## What you are asked to do
Once the pictures are removed, output the remaining entries exactly as given.
BEGIN
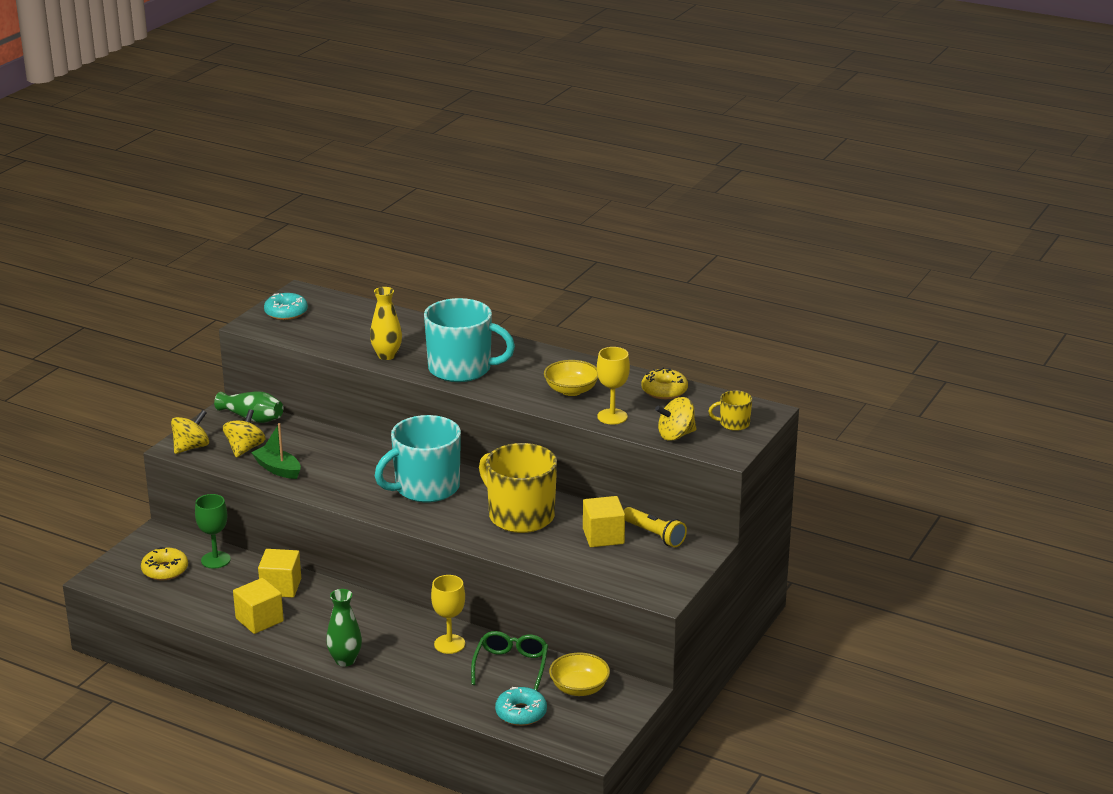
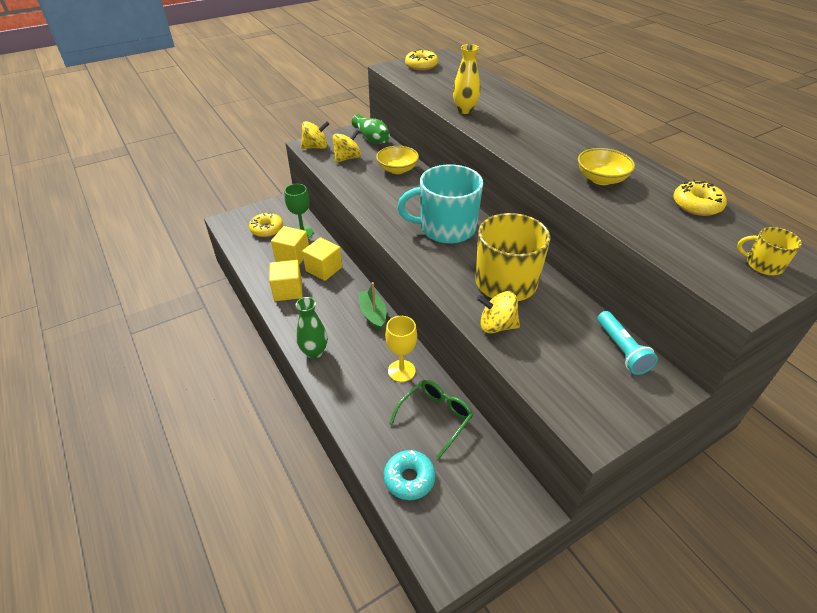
camera: 30 degrees right, 15 degrees up
green boat [251,423,301,479] -> green boat moved to [358,282,386,331]
turquoise donut [264,293,308,320] -> yellow donut [405,49,438,70]
turquoise mug [424,298,515,382] -> none
yellow bowl [549,653,610,696] -> yellow bowl moved to [376,146,419,174]
yellow cube [583,496,625,547] -> yellow cube moved to [271,226,309,265]
yellow goblet [597,347,630,425] -> none
yellow flashlight [624,507,687,547] -> turquoise flashlight [597,311,658,375]
yellow spinning top [655,397,697,441] -> yellow spinning top moved to [477,291,520,333]

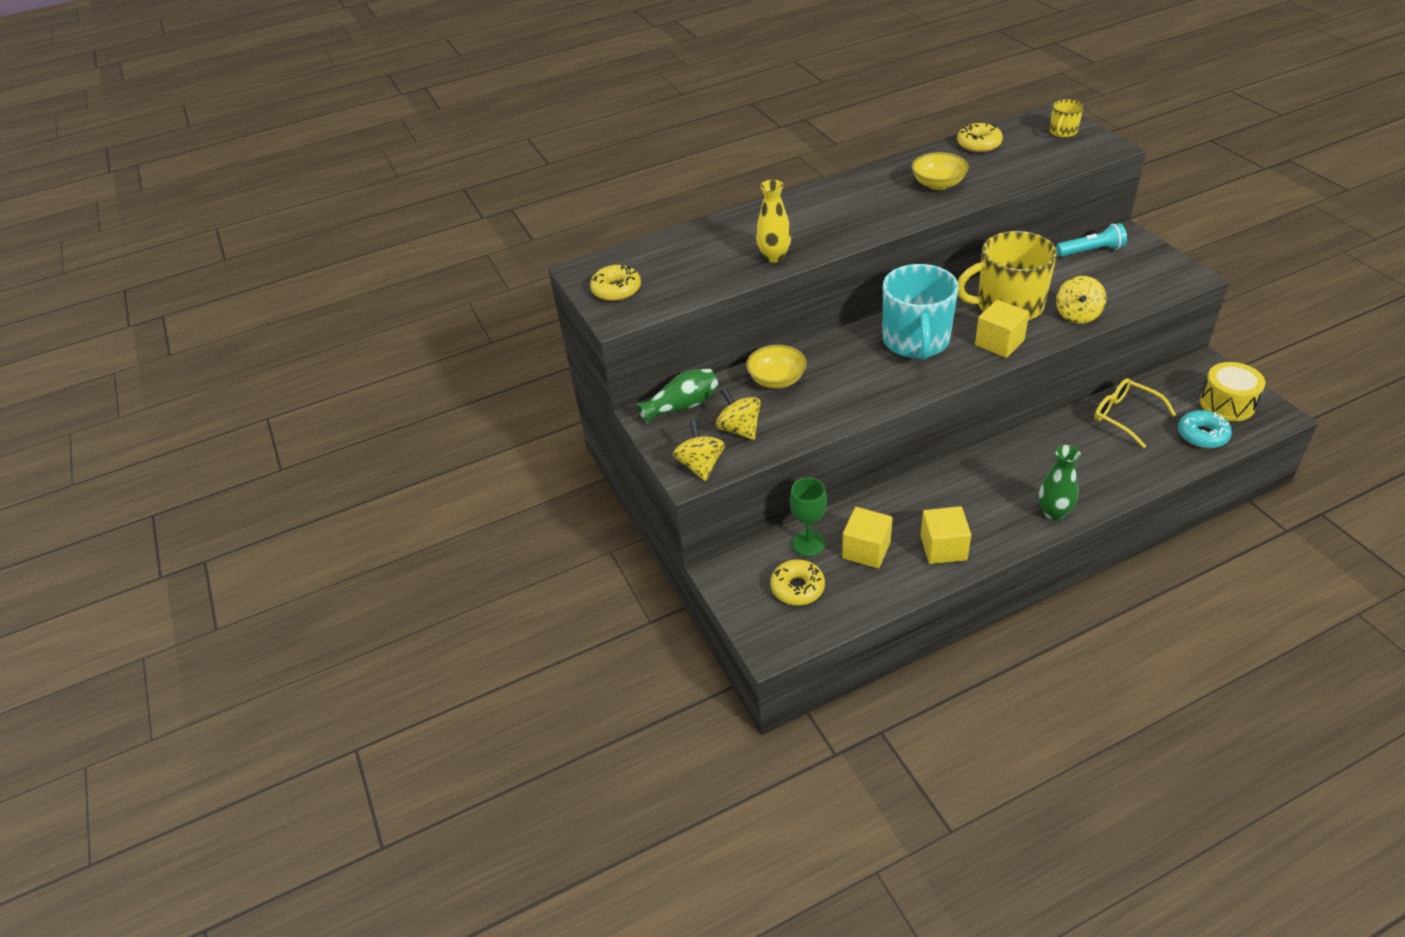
camera: 80 degrees left, 0 degrees up
yellow cube [302,237,342,281] -> yellow cube moved to [975,300,1029,358]
green boat [358,282,386,331] -> none
yellow goblet [385,316,417,382] -> none
green glasses [389,380,473,459] -> yellow glasses [1094,378,1176,448]
none -> yellow drum [1200,362,1265,421]

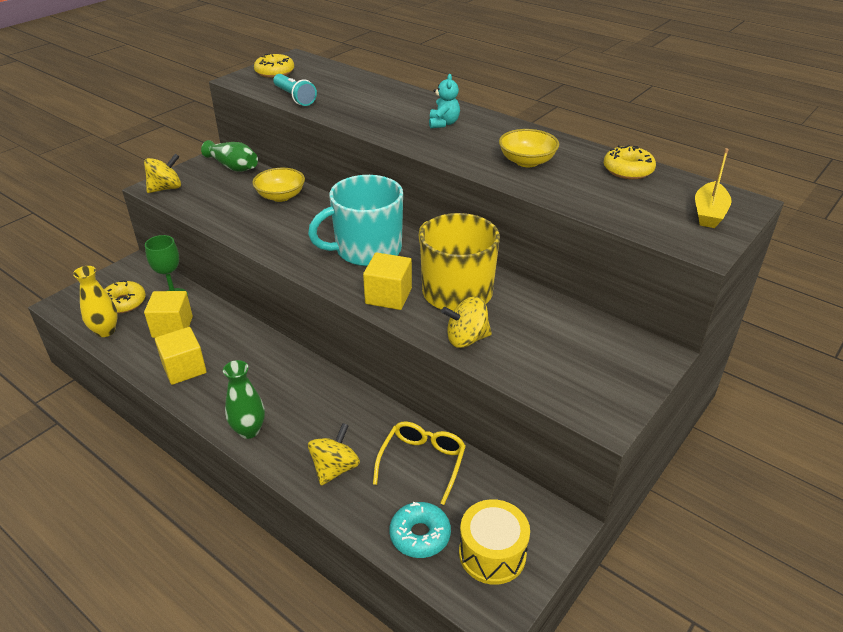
camera: 60 degrees right, 5 degrees down
yellow spinning top [716,387,761,440] -> yellow spinning top moved to [308,423,360,486]
yellow vase [756,180,792,263] -> yellow vase moved to [73,266,118,337]
yellow mug [1050,99,1083,138] -> yellow boat [695,148,732,228]
turquoise flashlight [1056,223,1127,257] -> turquoise flashlight moved to [273,74,317,106]
none -> turquoise teddy bear [429,74,460,128]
END
## Result
camera: 30 degrees right, 15 degrees up
green boat [251,423,301,479] -> green boat moved to [358,282,386,331]
turquoise donut [264,293,308,320] -> yellow donut [405,49,438,70]
turquoise mug [424,298,515,382] -> none
yellow bowl [549,653,610,696] -> yellow bowl moved to [376,146,419,174]
yellow cube [583,496,625,547] -> yellow cube moved to [271,226,309,265]
yellow goblet [597,347,630,425] -> none
yellow flashlight [624,507,687,547] -> turquoise flashlight [597,311,658,375]
yellow spinning top [655,397,697,441] -> yellow spinning top moved to [477,291,520,333]

camera: 80 degrees left, 0 degrees up
yellow cube [302,237,342,281] -> yellow cube moved to [975,300,1029,358]
green boat [358,282,386,331] -> none
yellow goblet [385,316,417,382] -> none
green glasses [389,380,473,459] -> yellow glasses [1094,378,1176,448]
none -> yellow drum [1200,362,1265,421]

camera: 60 degrees right, 5 degrees down
yellow spinning top [716,387,761,440] -> yellow spinning top moved to [308,423,360,486]
yellow vase [756,180,792,263] -> yellow vase moved to [73,266,118,337]
yellow mug [1050,99,1083,138] -> yellow boat [695,148,732,228]
turquoise flashlight [1056,223,1127,257] -> turquoise flashlight moved to [273,74,317,106]
none -> turquoise teddy bear [429,74,460,128]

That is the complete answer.